How to complete this task: Please copy every line of the records below that holds the word "black".

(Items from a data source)
********************
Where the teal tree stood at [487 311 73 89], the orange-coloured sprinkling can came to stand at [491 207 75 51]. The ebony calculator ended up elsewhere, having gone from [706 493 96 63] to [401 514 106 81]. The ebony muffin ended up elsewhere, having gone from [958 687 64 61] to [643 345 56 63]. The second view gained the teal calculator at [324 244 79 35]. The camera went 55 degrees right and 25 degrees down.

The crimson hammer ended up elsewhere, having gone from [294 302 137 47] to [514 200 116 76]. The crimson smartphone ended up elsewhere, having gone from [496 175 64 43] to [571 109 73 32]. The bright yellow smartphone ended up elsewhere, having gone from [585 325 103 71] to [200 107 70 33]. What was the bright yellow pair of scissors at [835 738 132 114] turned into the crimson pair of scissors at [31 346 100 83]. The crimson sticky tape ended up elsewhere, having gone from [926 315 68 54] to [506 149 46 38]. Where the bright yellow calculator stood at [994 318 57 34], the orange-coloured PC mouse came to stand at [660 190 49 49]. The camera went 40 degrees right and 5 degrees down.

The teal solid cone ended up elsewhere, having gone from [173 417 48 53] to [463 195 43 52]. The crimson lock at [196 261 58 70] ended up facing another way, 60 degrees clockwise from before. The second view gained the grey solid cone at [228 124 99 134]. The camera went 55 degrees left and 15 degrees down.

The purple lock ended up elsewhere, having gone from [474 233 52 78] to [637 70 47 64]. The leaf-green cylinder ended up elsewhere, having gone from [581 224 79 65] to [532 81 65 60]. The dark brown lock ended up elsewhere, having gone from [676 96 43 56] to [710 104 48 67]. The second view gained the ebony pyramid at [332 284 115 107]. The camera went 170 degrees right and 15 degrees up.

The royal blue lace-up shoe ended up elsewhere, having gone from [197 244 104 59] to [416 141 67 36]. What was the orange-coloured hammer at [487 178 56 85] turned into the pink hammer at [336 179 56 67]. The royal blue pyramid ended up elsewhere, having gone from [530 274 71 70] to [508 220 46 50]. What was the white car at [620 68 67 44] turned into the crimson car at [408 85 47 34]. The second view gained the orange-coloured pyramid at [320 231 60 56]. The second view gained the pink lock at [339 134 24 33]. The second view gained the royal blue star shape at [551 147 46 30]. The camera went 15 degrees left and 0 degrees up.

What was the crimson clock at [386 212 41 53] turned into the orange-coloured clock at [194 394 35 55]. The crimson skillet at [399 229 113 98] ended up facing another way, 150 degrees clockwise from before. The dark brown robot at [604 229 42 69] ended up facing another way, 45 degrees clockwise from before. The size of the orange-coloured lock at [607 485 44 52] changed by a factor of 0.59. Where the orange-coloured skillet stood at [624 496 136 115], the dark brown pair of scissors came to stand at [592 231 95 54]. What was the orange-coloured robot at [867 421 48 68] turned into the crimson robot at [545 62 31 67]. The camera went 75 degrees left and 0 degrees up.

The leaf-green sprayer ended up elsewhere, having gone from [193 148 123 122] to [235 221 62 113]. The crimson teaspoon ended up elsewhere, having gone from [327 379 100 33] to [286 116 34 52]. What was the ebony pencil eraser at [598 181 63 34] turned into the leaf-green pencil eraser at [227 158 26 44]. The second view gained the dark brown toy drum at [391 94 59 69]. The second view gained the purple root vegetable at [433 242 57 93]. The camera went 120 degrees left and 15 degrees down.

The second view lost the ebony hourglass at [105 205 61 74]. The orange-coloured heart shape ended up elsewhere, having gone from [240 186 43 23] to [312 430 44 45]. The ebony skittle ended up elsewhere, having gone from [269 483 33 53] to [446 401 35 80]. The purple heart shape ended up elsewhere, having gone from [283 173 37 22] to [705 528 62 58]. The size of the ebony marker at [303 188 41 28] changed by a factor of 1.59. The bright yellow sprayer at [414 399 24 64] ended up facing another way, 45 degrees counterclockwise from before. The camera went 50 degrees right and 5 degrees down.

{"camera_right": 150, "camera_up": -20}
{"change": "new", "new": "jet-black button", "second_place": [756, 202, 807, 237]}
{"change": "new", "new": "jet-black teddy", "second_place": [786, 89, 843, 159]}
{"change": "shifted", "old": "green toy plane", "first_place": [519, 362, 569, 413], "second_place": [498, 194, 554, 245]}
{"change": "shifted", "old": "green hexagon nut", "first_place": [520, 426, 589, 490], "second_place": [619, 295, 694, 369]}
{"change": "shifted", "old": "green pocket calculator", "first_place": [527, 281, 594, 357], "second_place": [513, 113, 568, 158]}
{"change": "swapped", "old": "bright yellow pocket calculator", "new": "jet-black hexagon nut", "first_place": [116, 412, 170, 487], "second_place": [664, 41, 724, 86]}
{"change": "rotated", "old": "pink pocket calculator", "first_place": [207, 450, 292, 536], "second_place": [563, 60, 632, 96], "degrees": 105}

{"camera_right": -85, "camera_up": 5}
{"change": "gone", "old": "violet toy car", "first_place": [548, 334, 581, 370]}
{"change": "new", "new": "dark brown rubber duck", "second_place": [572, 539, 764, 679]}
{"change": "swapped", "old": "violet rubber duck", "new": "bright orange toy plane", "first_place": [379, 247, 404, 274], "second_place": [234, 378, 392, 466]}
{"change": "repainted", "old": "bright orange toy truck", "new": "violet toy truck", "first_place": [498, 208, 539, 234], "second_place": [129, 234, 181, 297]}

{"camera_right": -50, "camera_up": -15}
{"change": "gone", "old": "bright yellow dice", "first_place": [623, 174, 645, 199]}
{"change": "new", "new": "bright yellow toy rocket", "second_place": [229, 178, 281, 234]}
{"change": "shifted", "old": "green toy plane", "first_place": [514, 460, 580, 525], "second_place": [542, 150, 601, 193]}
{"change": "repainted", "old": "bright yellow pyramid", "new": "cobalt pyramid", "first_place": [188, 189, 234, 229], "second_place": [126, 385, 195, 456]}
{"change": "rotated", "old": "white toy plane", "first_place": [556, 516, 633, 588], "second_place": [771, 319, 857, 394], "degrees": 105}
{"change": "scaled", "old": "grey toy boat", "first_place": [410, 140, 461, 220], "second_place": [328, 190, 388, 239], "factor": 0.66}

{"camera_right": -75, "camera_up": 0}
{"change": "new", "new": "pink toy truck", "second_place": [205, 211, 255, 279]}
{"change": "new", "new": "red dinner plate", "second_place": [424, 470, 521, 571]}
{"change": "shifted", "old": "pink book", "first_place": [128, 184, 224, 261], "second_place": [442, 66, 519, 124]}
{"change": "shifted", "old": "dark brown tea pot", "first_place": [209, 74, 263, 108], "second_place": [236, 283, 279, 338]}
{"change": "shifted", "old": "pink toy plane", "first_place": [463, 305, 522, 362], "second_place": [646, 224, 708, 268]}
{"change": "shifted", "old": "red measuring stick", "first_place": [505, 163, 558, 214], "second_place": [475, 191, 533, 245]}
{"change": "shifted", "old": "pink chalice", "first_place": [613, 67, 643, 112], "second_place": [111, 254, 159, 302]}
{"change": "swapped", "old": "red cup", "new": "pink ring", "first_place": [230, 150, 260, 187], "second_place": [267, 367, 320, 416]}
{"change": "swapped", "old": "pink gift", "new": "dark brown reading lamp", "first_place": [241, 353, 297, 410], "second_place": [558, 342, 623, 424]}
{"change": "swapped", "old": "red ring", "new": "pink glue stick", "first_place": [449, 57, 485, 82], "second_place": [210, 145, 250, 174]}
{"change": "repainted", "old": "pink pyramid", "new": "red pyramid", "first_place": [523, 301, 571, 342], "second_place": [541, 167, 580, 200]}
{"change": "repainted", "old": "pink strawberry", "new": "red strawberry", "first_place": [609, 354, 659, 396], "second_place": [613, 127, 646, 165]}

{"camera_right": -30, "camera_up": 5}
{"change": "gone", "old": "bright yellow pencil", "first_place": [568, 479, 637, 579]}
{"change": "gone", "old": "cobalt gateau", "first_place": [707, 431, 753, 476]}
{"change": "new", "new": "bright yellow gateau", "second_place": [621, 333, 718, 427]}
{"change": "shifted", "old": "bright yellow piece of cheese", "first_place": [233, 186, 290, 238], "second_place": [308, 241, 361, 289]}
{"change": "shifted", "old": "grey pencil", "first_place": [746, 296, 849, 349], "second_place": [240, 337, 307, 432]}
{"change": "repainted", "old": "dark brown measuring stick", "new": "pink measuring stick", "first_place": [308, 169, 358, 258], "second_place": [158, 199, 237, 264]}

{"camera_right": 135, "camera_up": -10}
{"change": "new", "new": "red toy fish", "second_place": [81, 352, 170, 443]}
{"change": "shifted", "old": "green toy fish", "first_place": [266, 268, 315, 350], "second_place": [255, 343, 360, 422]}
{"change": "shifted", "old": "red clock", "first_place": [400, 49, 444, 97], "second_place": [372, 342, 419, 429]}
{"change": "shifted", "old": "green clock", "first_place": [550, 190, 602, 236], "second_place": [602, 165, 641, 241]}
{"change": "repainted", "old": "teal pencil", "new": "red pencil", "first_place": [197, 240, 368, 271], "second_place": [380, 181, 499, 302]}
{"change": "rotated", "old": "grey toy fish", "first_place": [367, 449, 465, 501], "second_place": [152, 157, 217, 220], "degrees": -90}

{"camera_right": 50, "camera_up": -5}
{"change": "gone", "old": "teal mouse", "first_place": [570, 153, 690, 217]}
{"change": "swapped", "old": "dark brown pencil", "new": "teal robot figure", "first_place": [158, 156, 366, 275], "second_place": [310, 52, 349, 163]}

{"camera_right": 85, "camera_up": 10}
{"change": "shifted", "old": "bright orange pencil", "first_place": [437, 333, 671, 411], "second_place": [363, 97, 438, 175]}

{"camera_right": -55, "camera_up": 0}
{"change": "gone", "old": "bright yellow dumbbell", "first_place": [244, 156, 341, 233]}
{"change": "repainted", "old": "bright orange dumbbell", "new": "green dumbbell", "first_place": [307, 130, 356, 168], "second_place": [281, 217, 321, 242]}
********************
Result:
{"change": "new", "new": "jet-black button", "second_place": [756, 202, 807, 237]}
{"change": "new", "new": "jet-black teddy", "second_place": [786, 89, 843, 159]}
{"change": "swapped", "old": "bright yellow pocket calculator", "new": "jet-black hexagon nut", "first_place": [116, 412, 170, 487], "second_place": [664, 41, 724, 86]}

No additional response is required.